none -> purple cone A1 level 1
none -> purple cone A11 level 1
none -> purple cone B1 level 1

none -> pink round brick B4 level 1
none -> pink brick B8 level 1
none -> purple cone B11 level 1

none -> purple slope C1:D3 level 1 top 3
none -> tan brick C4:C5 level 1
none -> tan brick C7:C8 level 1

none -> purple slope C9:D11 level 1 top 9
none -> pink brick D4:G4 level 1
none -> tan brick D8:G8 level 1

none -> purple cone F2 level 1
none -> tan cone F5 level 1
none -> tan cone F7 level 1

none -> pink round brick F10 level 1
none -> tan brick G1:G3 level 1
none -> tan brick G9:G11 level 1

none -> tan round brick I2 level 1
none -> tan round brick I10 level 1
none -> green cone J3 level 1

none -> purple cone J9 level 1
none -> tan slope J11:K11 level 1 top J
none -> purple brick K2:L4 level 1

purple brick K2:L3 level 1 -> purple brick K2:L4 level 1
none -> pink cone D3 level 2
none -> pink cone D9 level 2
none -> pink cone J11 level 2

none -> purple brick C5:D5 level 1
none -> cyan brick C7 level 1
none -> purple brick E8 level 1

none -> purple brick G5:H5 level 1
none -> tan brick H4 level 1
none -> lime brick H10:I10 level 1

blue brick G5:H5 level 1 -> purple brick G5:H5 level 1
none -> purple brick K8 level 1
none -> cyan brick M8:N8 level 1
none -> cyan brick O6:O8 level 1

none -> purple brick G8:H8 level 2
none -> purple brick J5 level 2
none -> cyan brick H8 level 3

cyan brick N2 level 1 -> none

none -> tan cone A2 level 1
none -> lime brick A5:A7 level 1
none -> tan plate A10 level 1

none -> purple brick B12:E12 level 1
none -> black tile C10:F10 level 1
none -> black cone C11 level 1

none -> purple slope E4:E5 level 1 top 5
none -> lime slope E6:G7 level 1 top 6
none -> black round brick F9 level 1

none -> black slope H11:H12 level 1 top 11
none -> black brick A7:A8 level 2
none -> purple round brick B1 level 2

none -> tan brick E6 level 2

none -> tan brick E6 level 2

§ WORK INSTRUCTIONS
The lines to retype run from the start of the entries through the line containing "none -> tan brick C4:C5 level 1"; reproduce them exactly and add nothing.

§ SOLUTION TO THIS TASK
none -> purple cone A1 level 1
none -> purple cone A11 level 1
none -> purple cone B1 level 1

none -> pink round brick B4 level 1
none -> pink brick B8 level 1
none -> purple cone B11 level 1

none -> purple slope C1:D3 level 1 top 3
none -> tan brick C4:C5 level 1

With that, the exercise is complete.